Aim of the exercise.
Give again, exactly as written, each line of the material below starting at the line that contains "<219,351> to <816,145>" and ending at the line that contains "fairy cake <699,309>". Both ends count, and no other line does.

Materials provided.

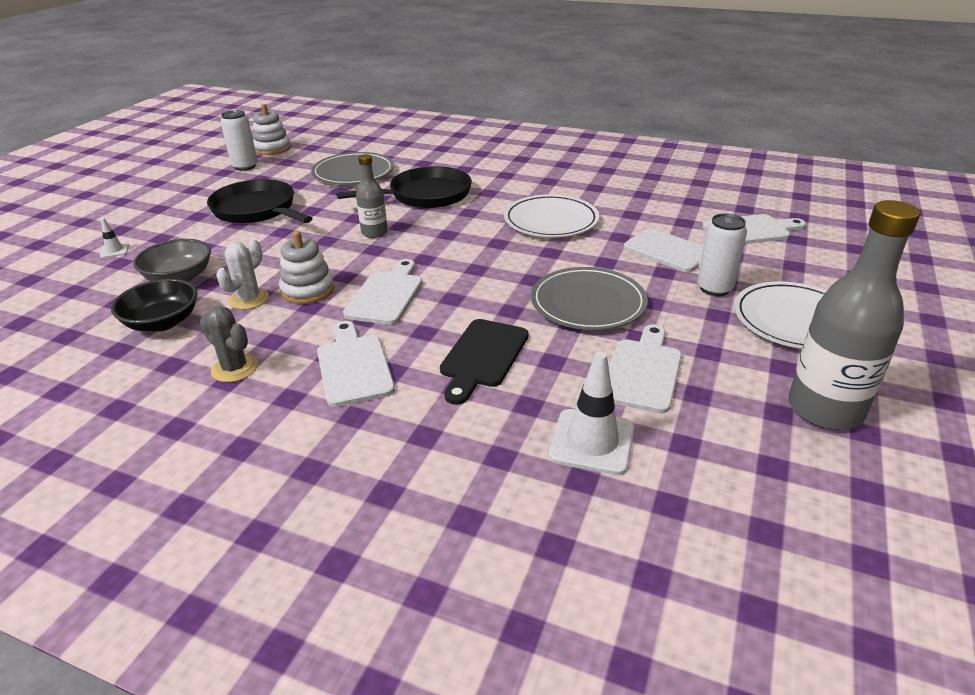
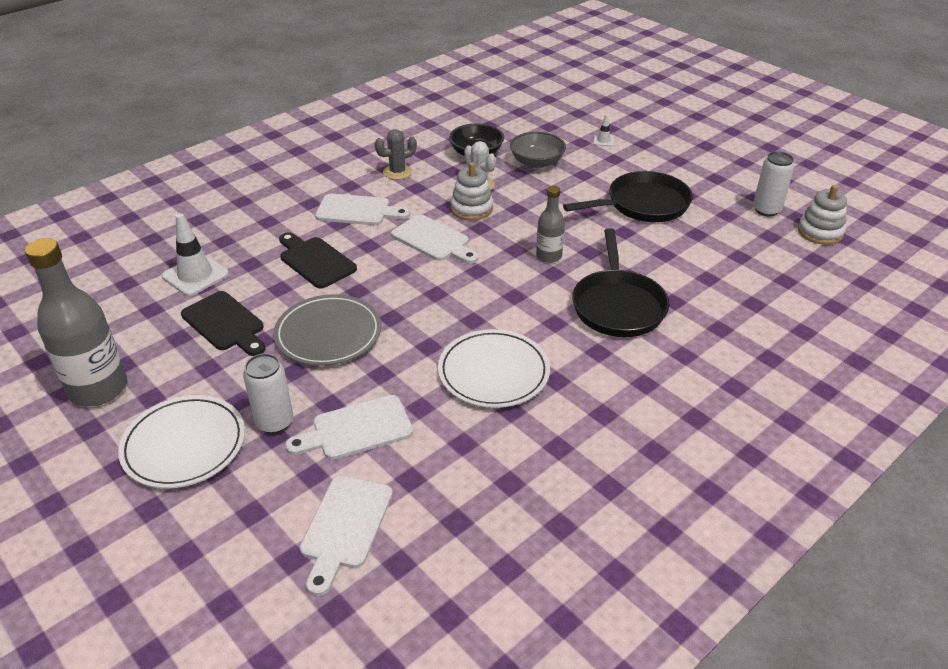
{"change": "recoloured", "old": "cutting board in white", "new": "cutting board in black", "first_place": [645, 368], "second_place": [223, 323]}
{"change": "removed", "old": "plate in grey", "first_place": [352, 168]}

---

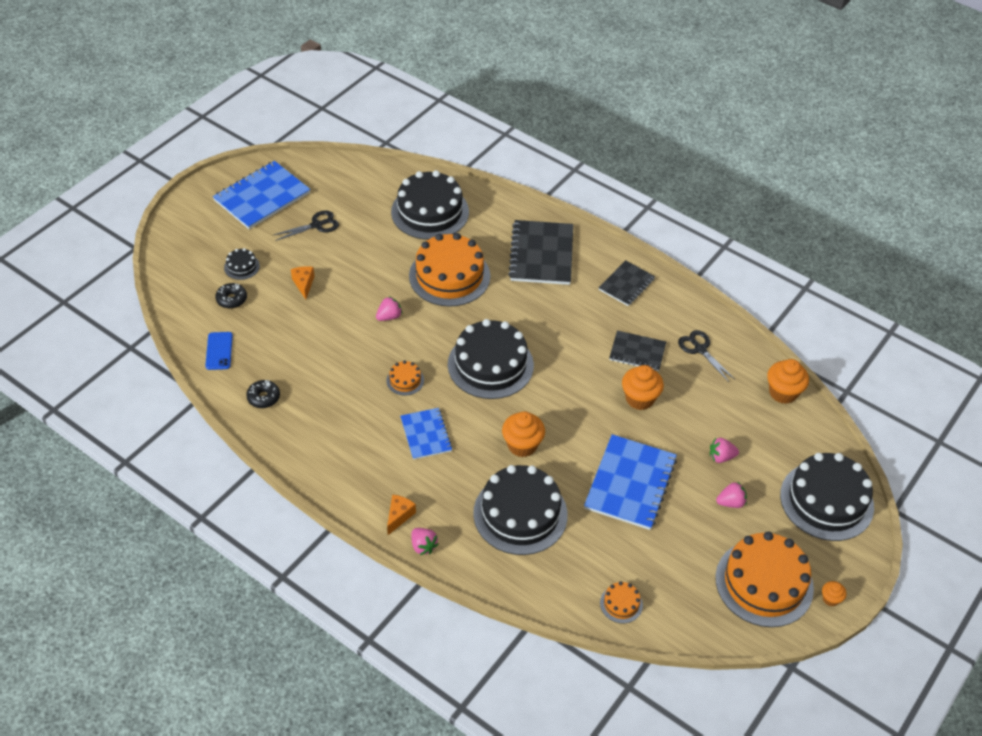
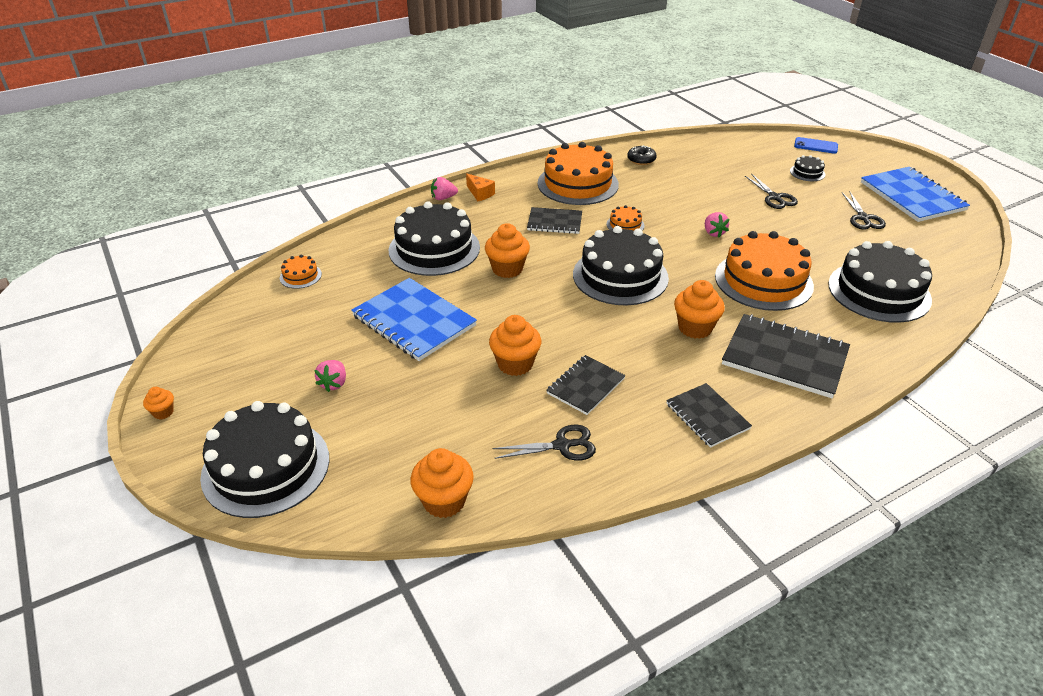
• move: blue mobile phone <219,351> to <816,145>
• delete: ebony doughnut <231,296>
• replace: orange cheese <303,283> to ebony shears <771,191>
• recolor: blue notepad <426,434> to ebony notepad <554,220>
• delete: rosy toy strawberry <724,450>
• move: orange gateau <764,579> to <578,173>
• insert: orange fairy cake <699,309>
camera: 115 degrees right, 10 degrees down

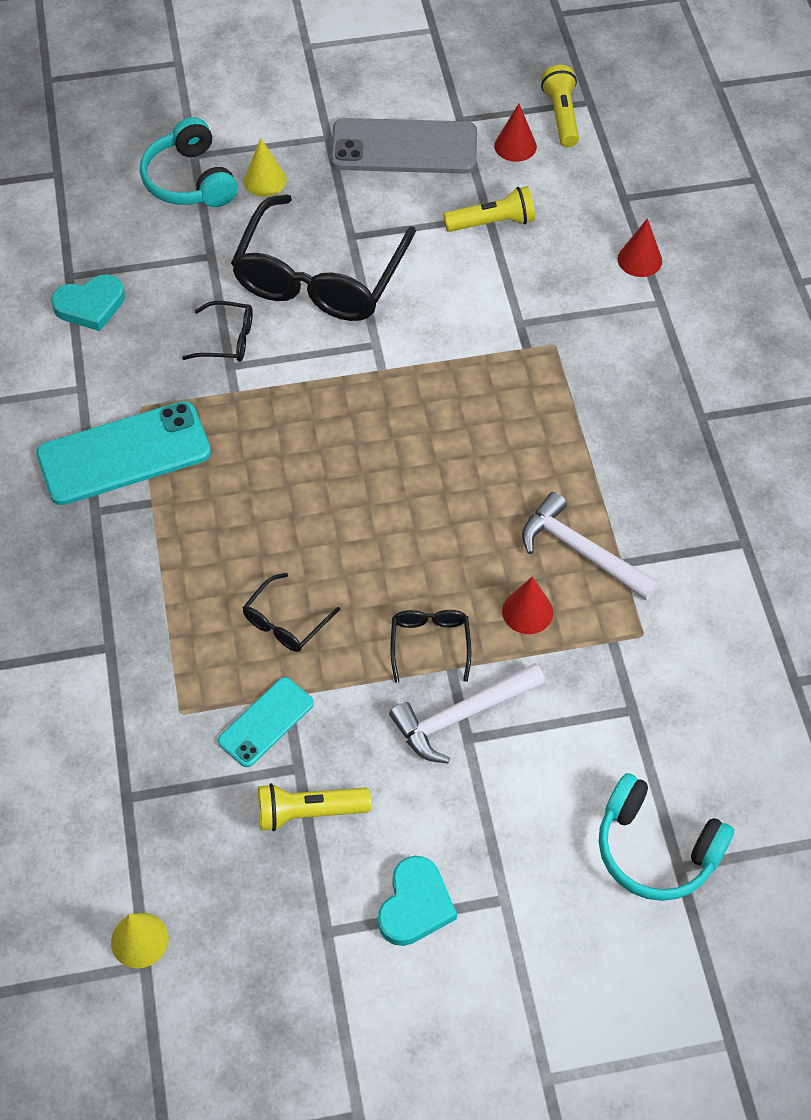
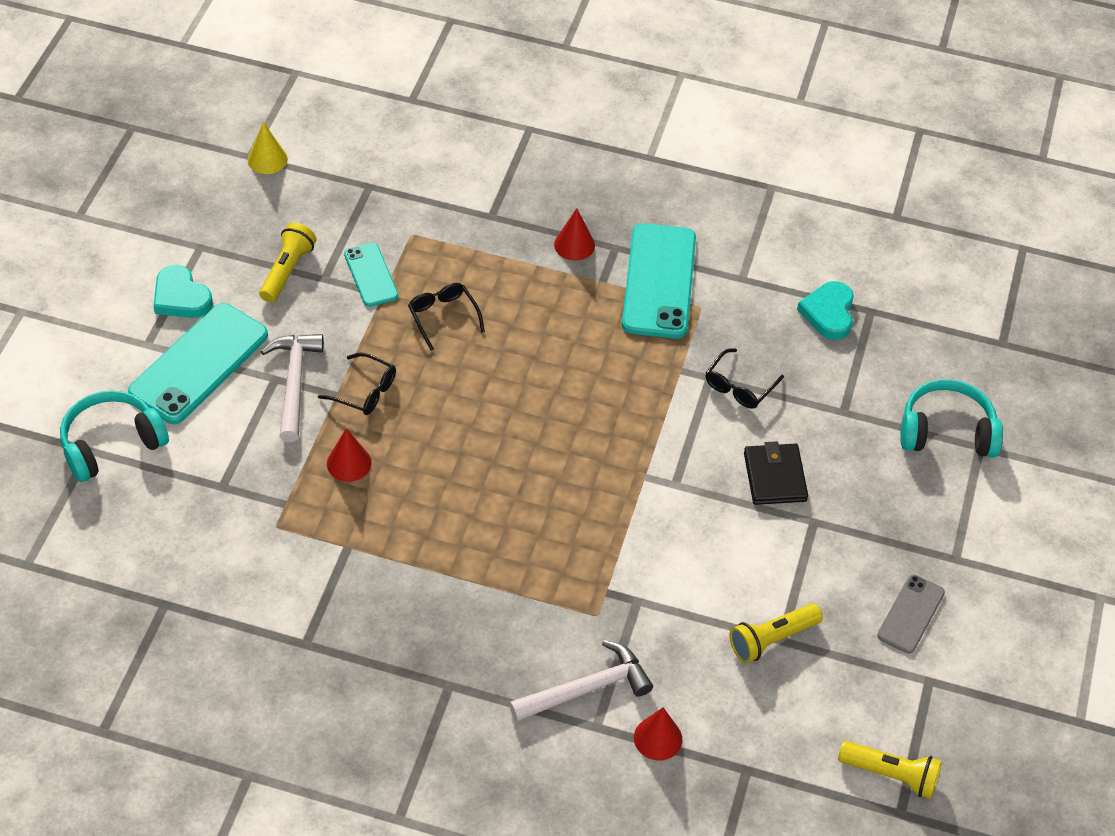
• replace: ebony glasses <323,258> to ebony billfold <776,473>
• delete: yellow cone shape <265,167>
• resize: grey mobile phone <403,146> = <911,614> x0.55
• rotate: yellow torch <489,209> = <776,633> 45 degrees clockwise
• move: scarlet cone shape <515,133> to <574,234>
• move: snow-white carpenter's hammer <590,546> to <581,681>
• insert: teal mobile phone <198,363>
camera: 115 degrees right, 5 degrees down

Answer section.
• move: blue mobile phone <219,351> to <816,145>
• delete: ebony doughnut <231,296>
• replace: orange cheese <303,283> to ebony shears <771,191>
• recolor: blue notepad <426,434> to ebony notepad <554,220>
• delete: rosy toy strawberry <724,450>
• move: orange gateau <764,579> to <578,173>
• insert: orange fairy cake <699,309>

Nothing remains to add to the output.